Task directions:
From the first entry to the last, restate everything word for word and exclude pictures.

Material to process:
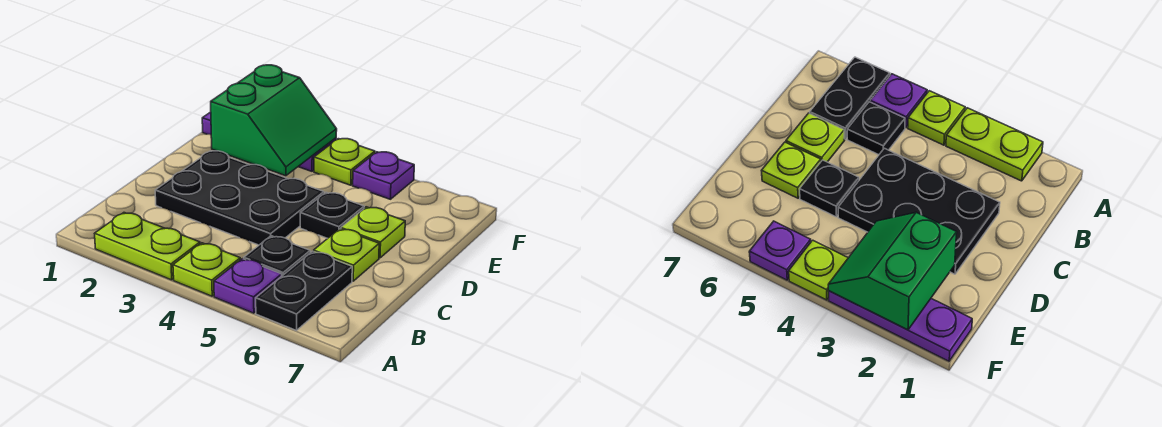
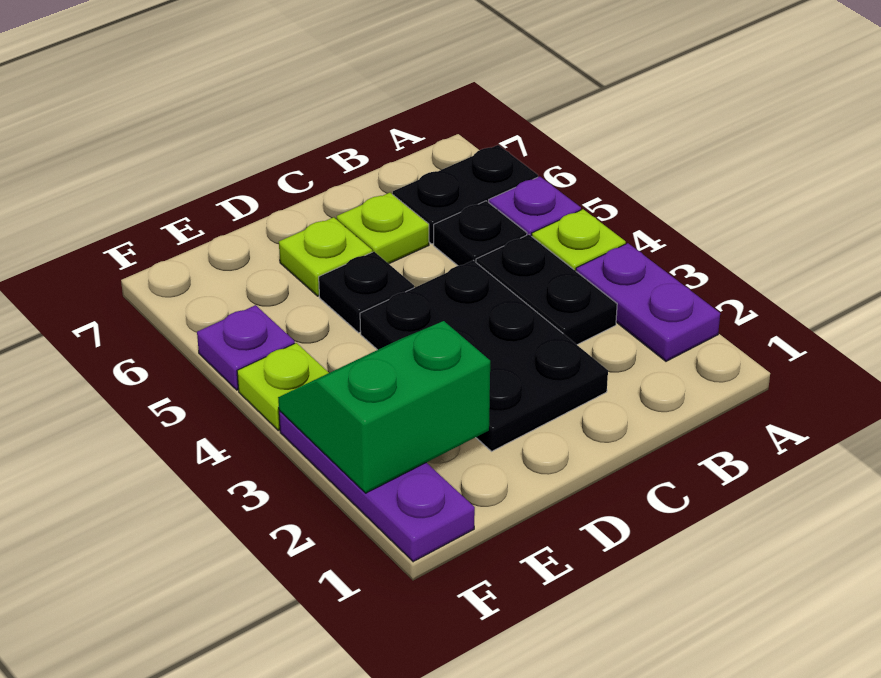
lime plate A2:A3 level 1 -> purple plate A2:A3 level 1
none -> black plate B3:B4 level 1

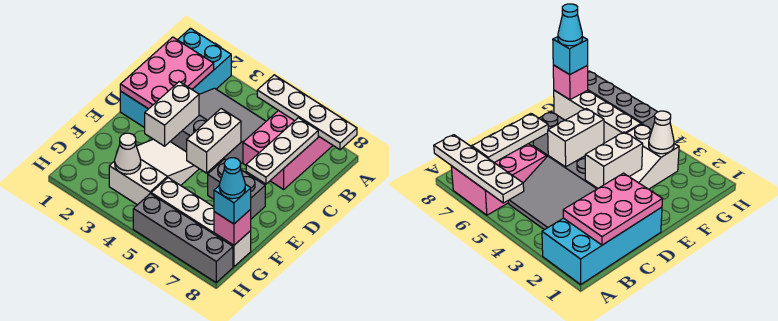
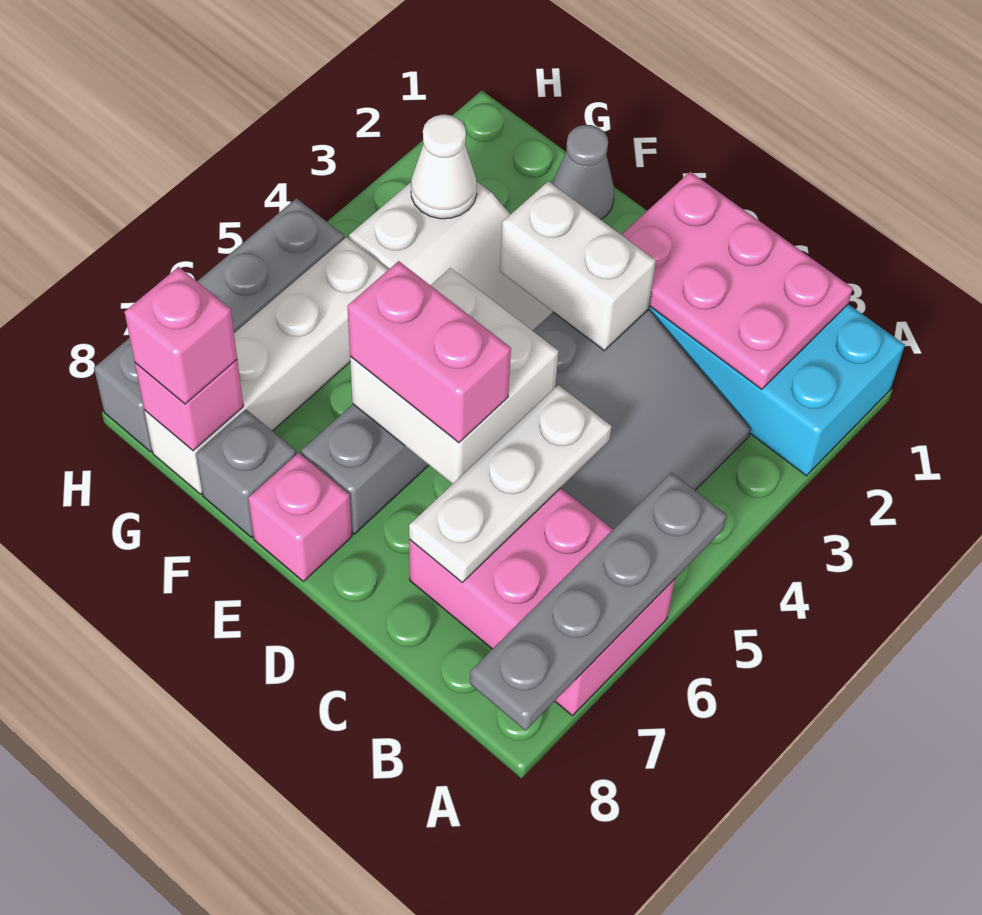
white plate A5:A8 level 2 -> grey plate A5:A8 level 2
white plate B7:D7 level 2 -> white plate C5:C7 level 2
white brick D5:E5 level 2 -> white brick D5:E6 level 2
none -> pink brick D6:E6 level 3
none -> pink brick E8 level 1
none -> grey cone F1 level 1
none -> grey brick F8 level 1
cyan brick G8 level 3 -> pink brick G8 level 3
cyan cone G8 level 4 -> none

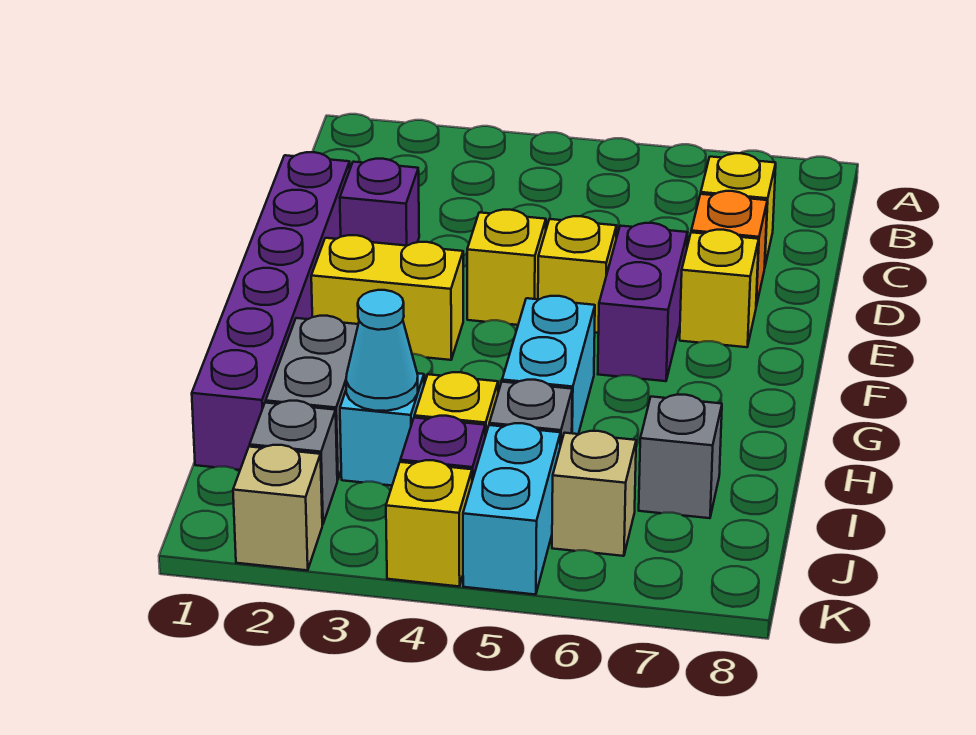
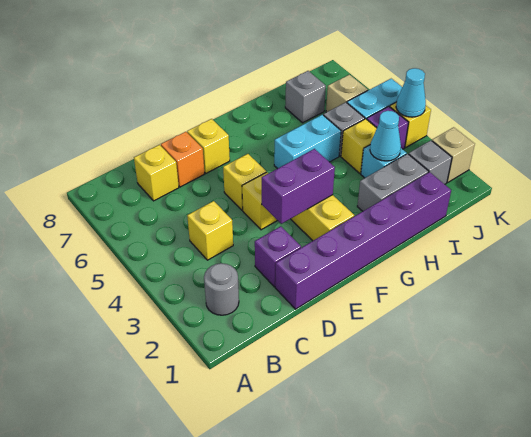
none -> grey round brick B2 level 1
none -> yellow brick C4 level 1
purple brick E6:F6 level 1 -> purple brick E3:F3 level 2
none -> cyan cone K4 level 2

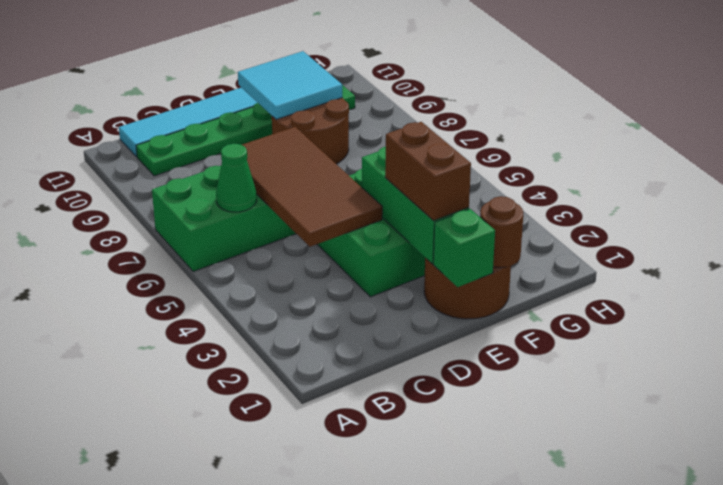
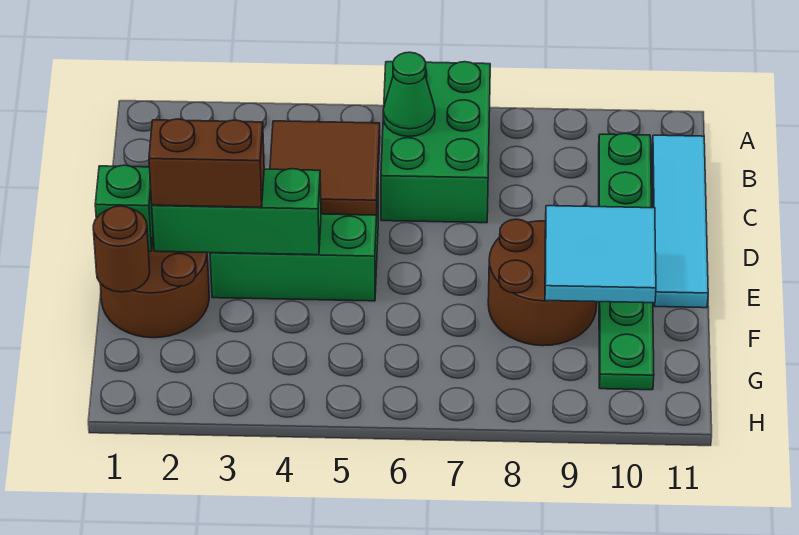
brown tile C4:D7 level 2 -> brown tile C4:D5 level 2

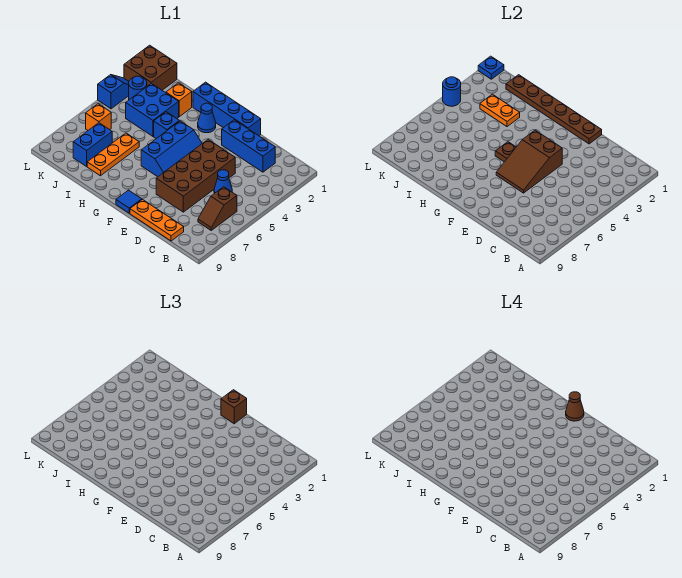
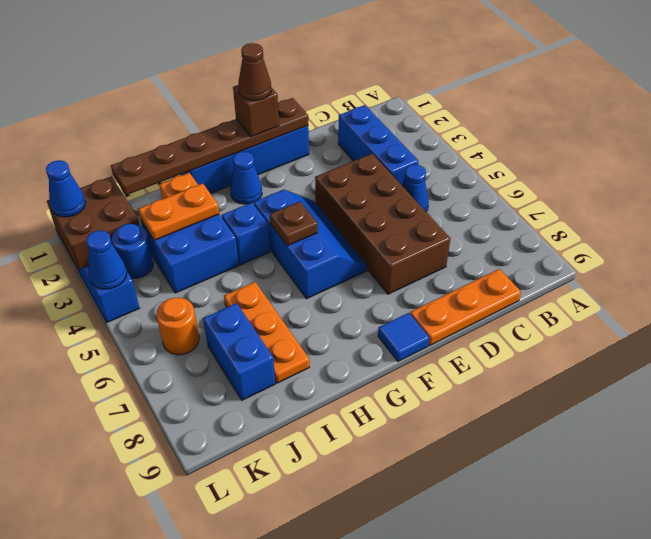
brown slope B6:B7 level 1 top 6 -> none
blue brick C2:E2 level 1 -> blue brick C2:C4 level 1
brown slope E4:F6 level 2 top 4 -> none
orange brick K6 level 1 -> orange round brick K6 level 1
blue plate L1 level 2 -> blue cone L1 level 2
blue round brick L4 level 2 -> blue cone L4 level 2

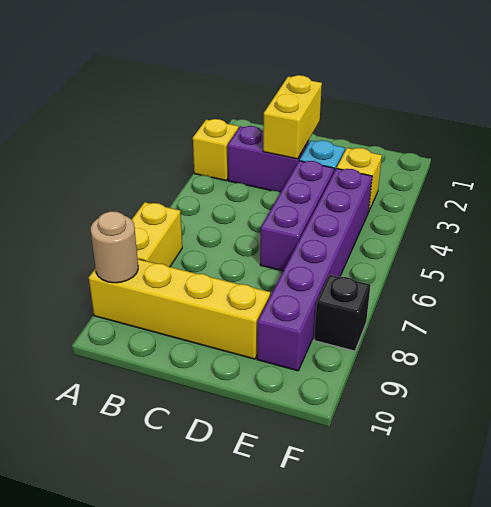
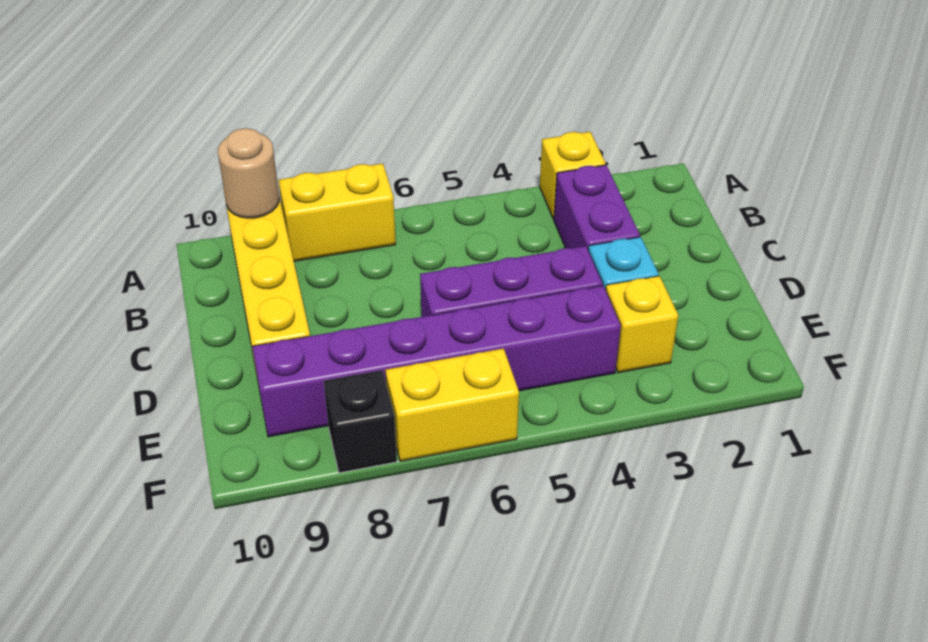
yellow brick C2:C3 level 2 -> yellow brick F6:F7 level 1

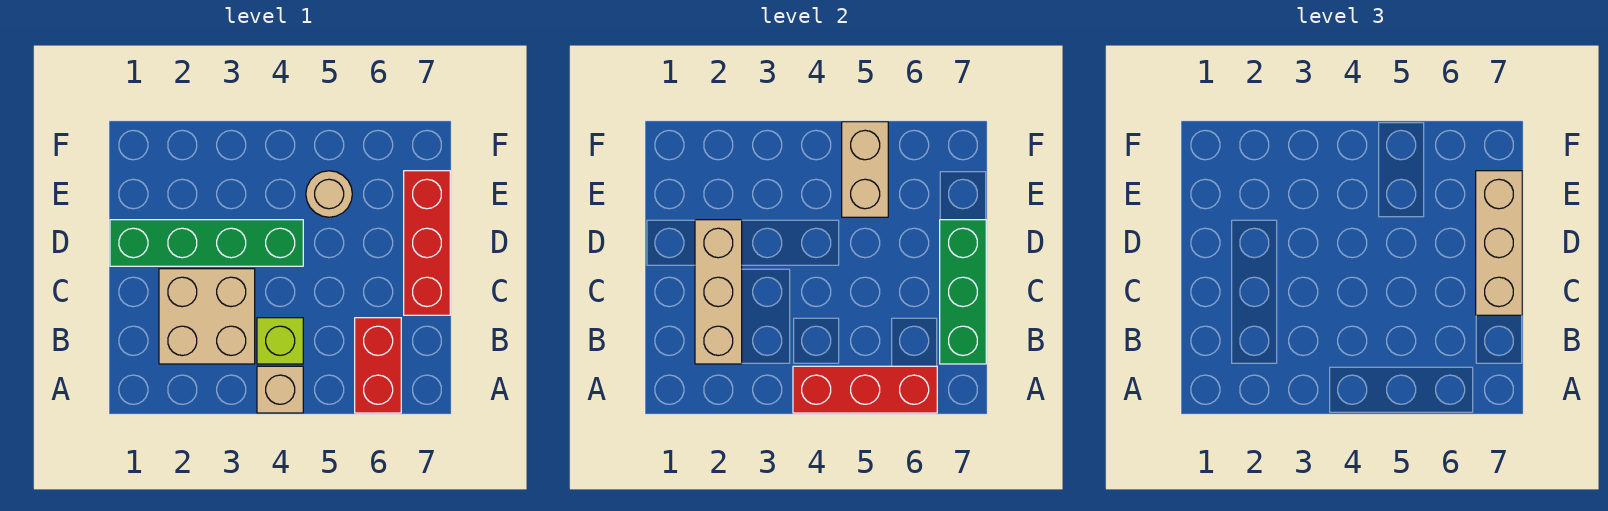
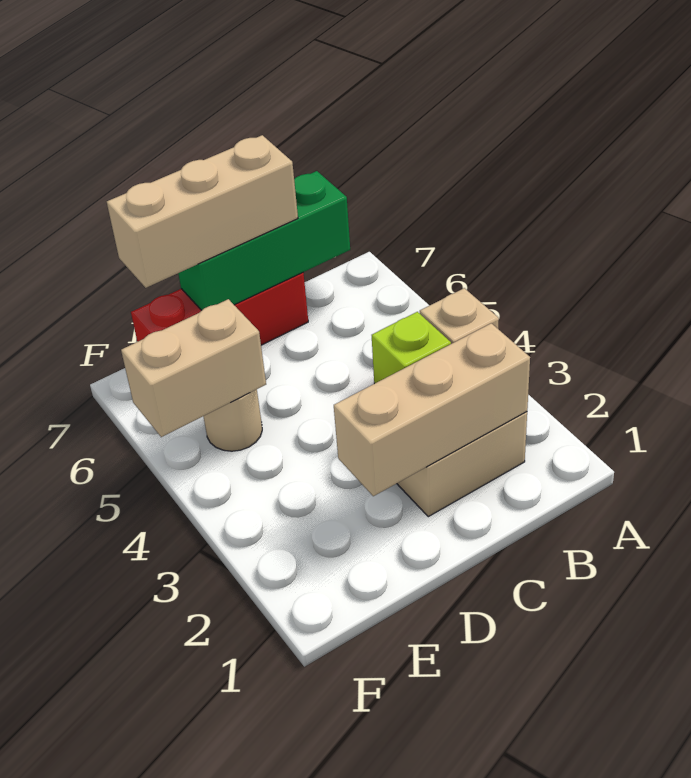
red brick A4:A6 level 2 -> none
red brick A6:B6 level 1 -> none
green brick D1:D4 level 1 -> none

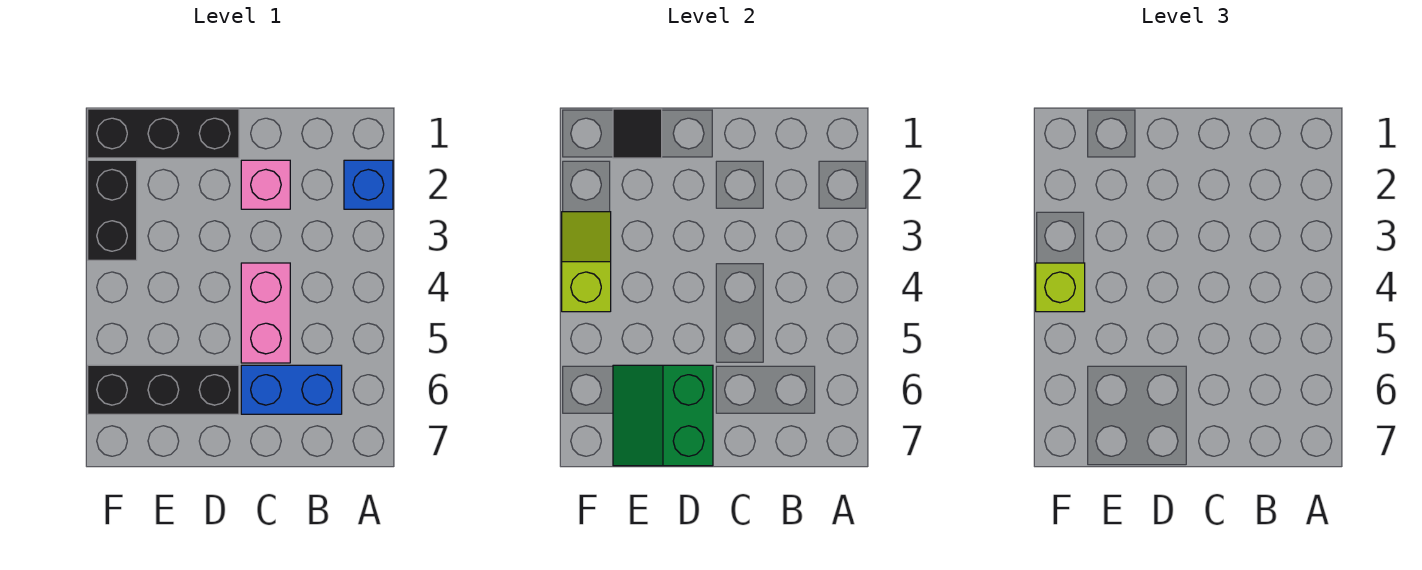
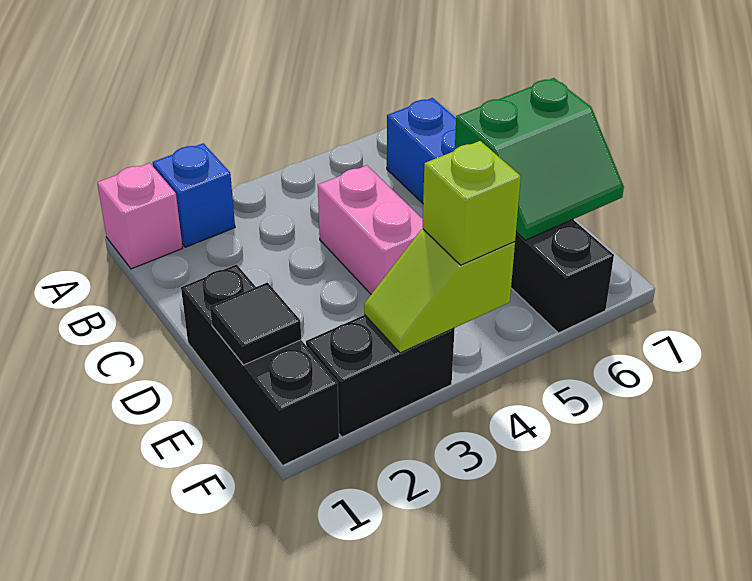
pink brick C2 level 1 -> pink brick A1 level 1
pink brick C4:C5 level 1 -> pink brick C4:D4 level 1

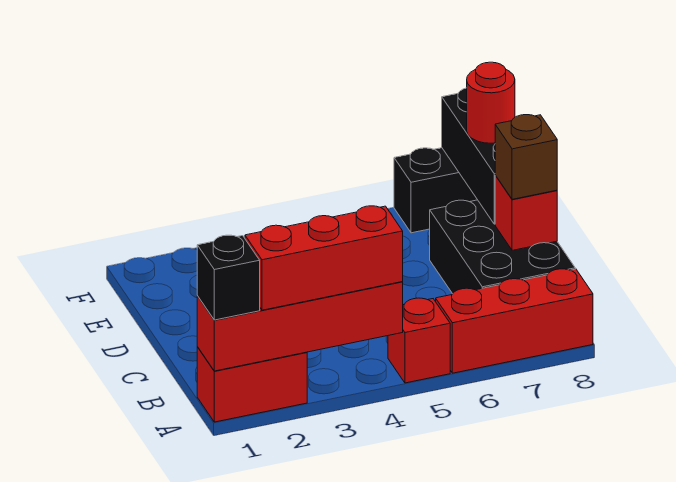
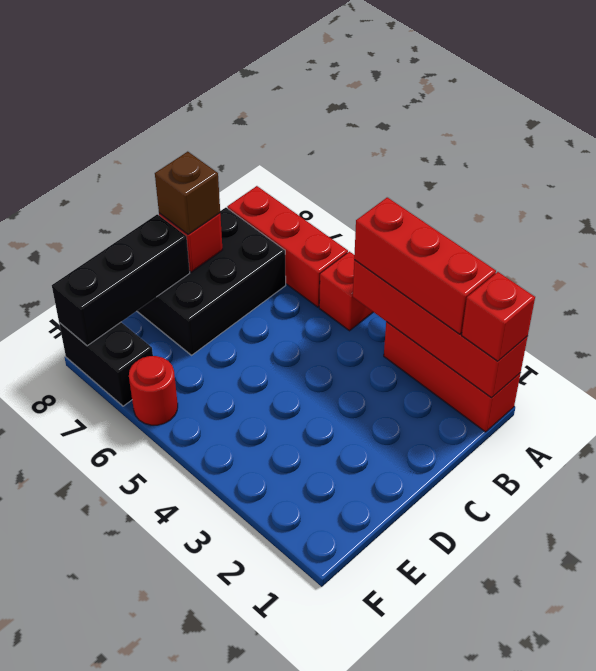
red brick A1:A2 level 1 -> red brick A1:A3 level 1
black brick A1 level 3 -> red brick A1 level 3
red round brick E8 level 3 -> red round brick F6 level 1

Solution for this task:
lime plate A2:A3 level 1 -> purple plate A2:A3 level 1
none -> black plate B3:B4 level 1

white plate A5:A8 level 2 -> grey plate A5:A8 level 2
white plate B7:D7 level 2 -> white plate C5:C7 level 2
white brick D5:E5 level 2 -> white brick D5:E6 level 2
none -> pink brick D6:E6 level 3
none -> pink brick E8 level 1
none -> grey cone F1 level 1
none -> grey brick F8 level 1
cyan brick G8 level 3 -> pink brick G8 level 3
cyan cone G8 level 4 -> none

none -> grey round brick B2 level 1
none -> yellow brick C4 level 1
purple brick E6:F6 level 1 -> purple brick E3:F3 level 2
none -> cyan cone K4 level 2

brown tile C4:D7 level 2 -> brown tile C4:D5 level 2

brown slope B6:B7 level 1 top 6 -> none
blue brick C2:E2 level 1 -> blue brick C2:C4 level 1
brown slope E4:F6 level 2 top 4 -> none
orange brick K6 level 1 -> orange round brick K6 level 1
blue plate L1 level 2 -> blue cone L1 level 2
blue round brick L4 level 2 -> blue cone L4 level 2

yellow brick C2:C3 level 2 -> yellow brick F6:F7 level 1

red brick A4:A6 level 2 -> none
red brick A6:B6 level 1 -> none
green brick D1:D4 level 1 -> none

pink brick C2 level 1 -> pink brick A1 level 1
pink brick C4:C5 level 1 -> pink brick C4:D4 level 1

red brick A1:A2 level 1 -> red brick A1:A3 level 1
black brick A1 level 3 -> red brick A1 level 3
red round brick E8 level 3 -> red round brick F6 level 1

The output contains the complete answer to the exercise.